[Opening Material for the task section]

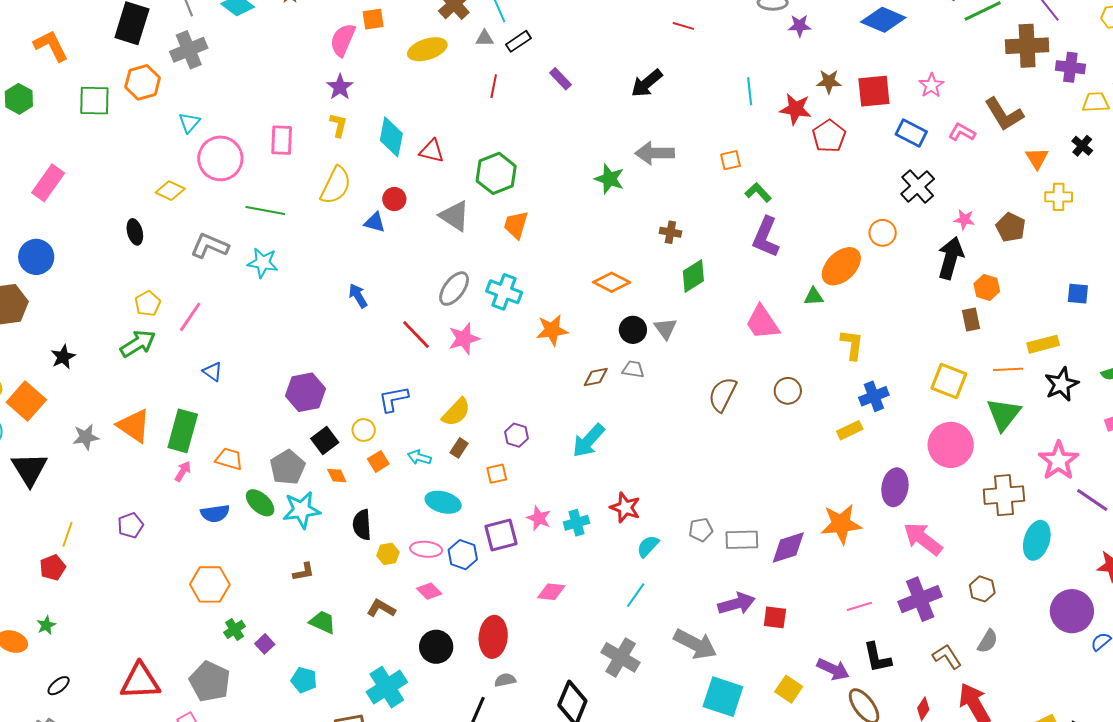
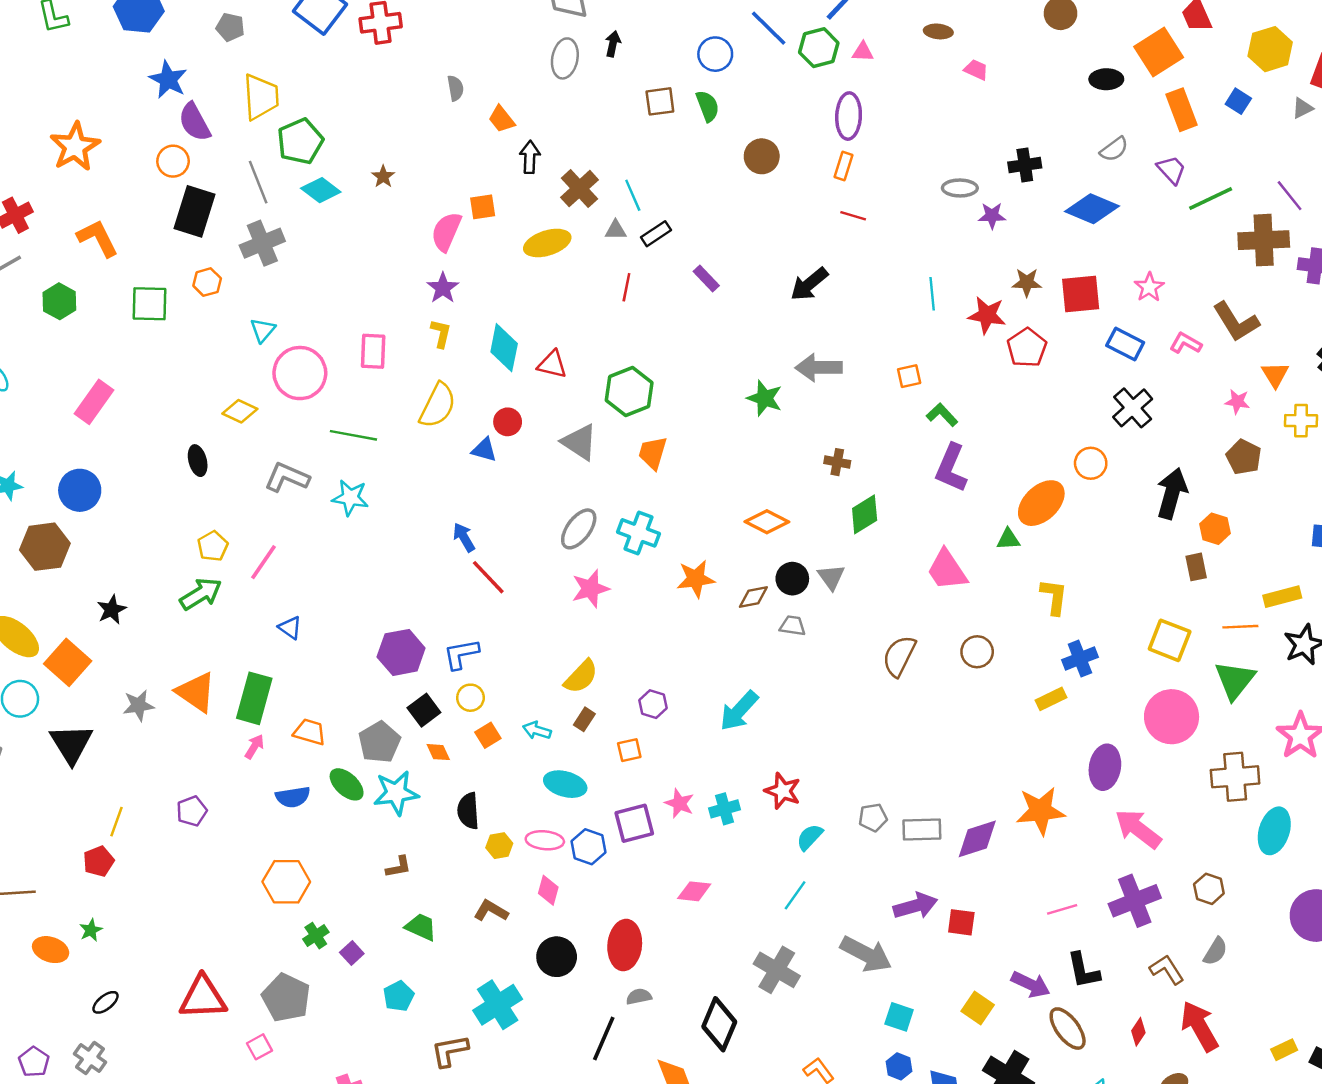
orange hexagon: (143, 82) -> (207, 282), size x0.7
pink star: (964, 220) -> (1237, 402), moved
red line: (416, 335) -> (488, 577), moved
brown diamond: (596, 377) -> (753, 597), moved
blue L-shape: (393, 399) -> (461, 654), moved
pink diamond: (429, 591) -> (548, 890), turned 60
cyan pentagon: (304, 680) -> (399, 996), turned 30
cyan square: (723, 697) -> (899, 1017), size x0.6

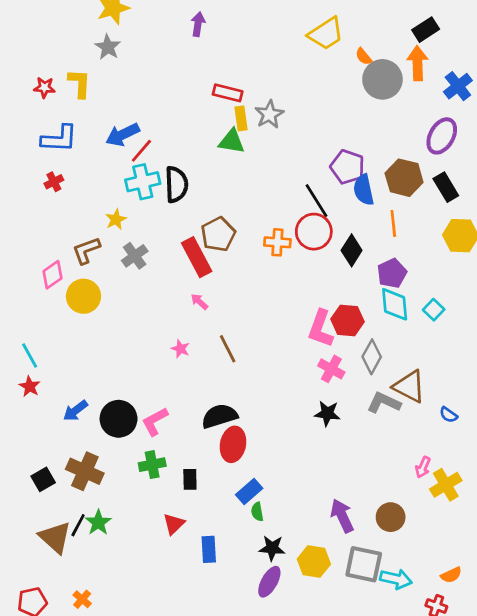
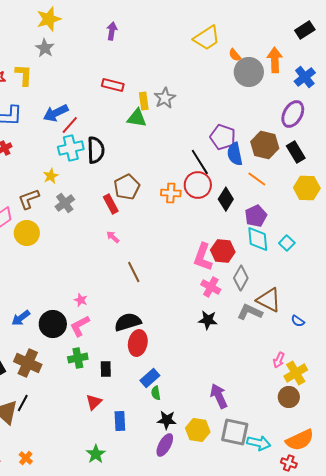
black rectangle: (426, 30) -> (305, 30), moved
red rectangle: (228, 93) -> (113, 85), moved
orange line: (393, 223) -> (257, 179), turned -48
red rectangle: (197, 257) -> (111, 204), size x0.7
pink star: (180, 349) -> (81, 300), moved
brown circle: (391, 517) -> (289, 397), moved
green star: (98, 522) -> (96, 454), moved
orange semicircle: (451, 575) -> (300, 440), size x1.8

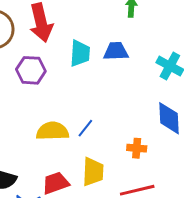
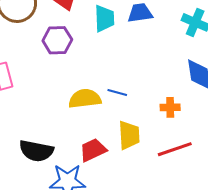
blue line: (85, 128) -> (117, 92), turned 72

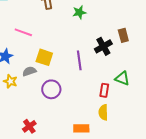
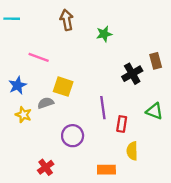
purple line: (79, 60) -> (103, 108), moved
purple circle: (51, 89) -> (73, 136), moved
red rectangle: (104, 90) -> (122, 124), moved

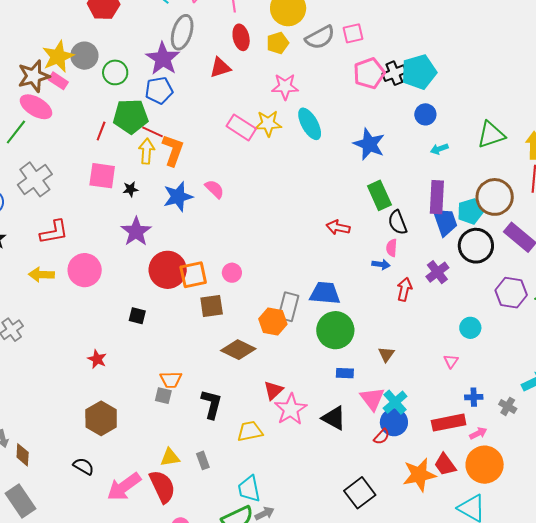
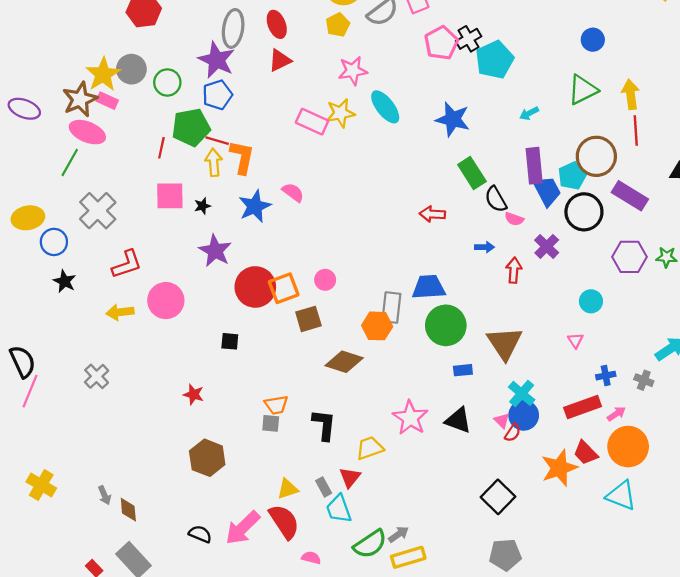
red ellipse: (241, 37) -> (277, 24), moved
cyan pentagon: (419, 72) -> (495, 60), moved
blue circle: (425, 114) -> (593, 40), moved
pink semicircle: (392, 248) -> (514, 219), moved, turned -66
brown triangle: (386, 354) -> (505, 343), size x2.0
red triangle: (273, 390) -> (350, 477), moved
pink triangle: (372, 399) -> (502, 421), moved, size x0.6
black semicircle: (84, 466) -> (200, 534), moved
cyan trapezoid: (249, 489) -> (339, 509), moved

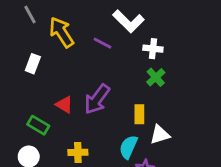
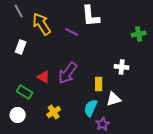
white L-shape: (128, 21) -> (91, 16), turned 40
white cross: (153, 49) -> (122, 67), moved
green cross: (156, 77) -> (139, 34), moved, turned 32
yellow cross: (78, 152) -> (54, 112), turned -32

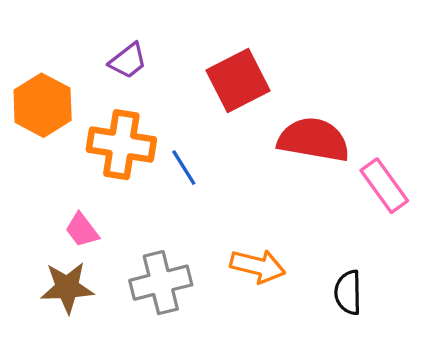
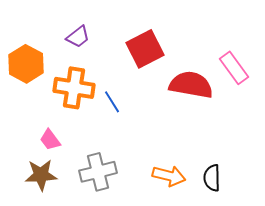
pink rectangle: (384, 186) -> (234, 68), moved
orange arrow: (258, 266) -> (169, 176), moved

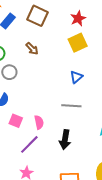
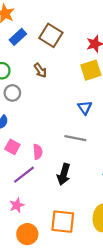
blue triangle: (76, 77) -> (85, 108), turned -32

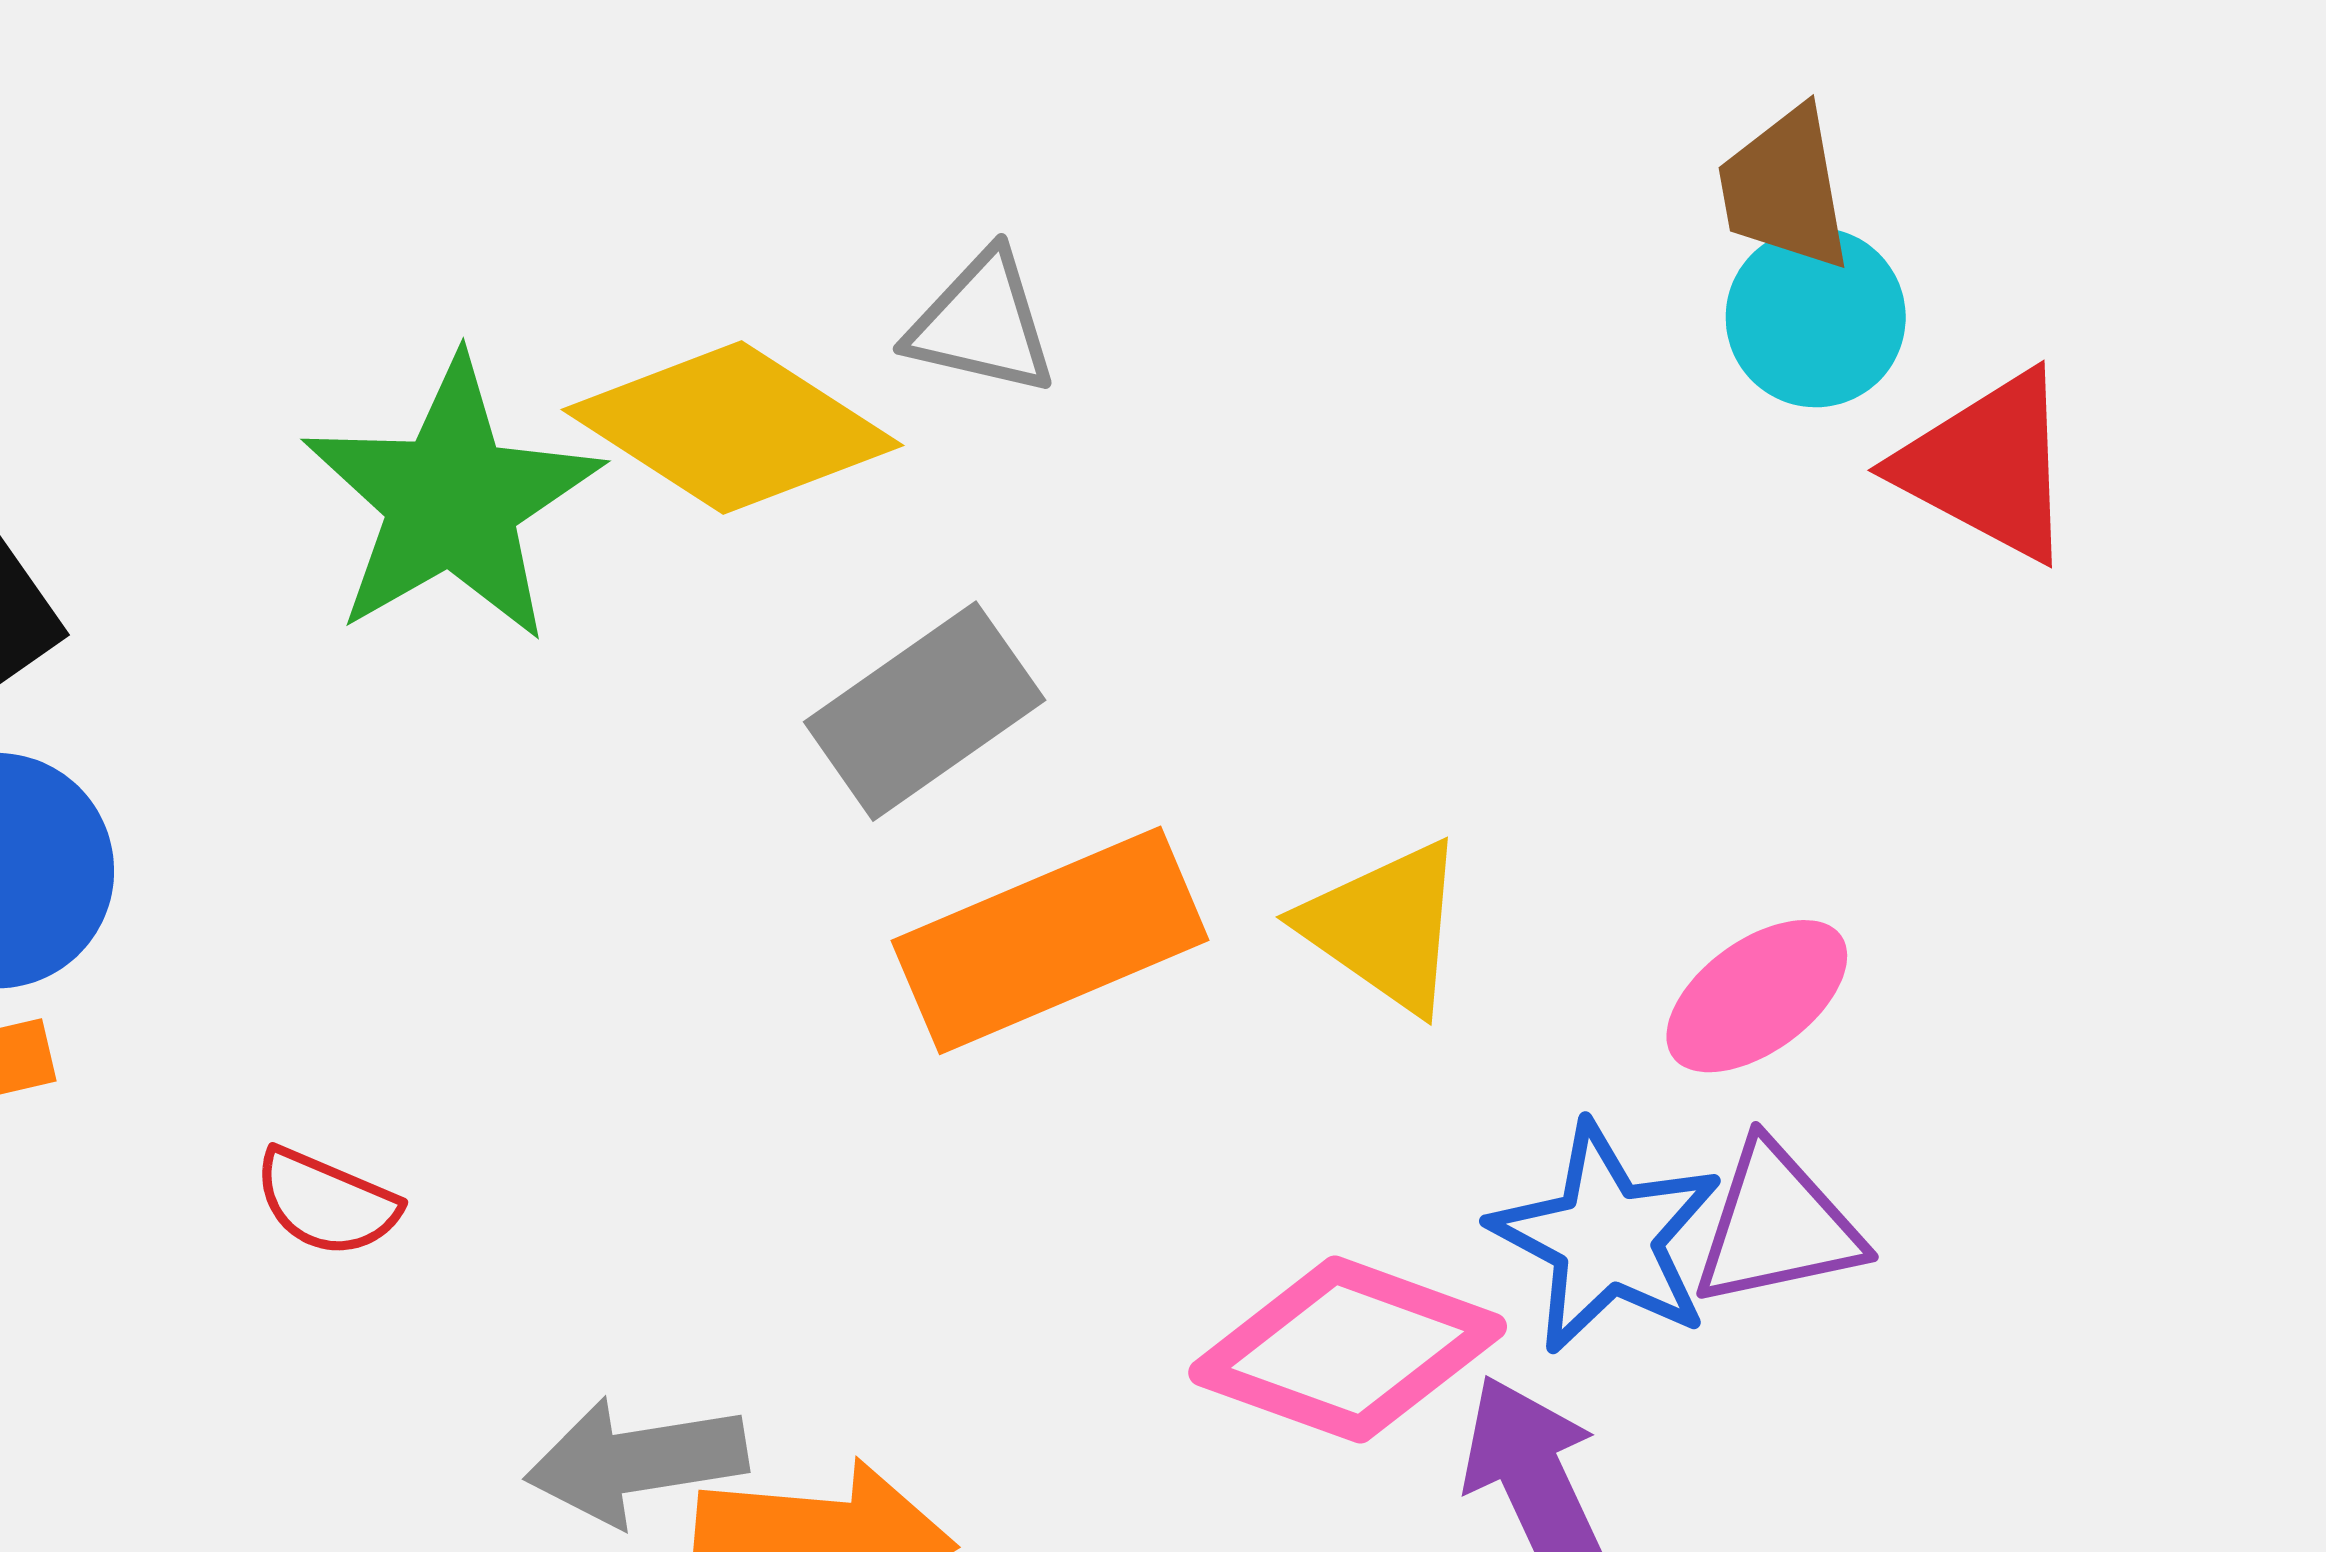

[Closing Material for the task section]

Copy exactly the lines from the line that holds "orange arrow: (258, 266) -> (169, 176), moved" to the end of the listing, both included. Leave the pictures out.

orange arrow: (258, 266) -> (169, 176), moved

blue triangle: (76, 77) -> (85, 108), turned -32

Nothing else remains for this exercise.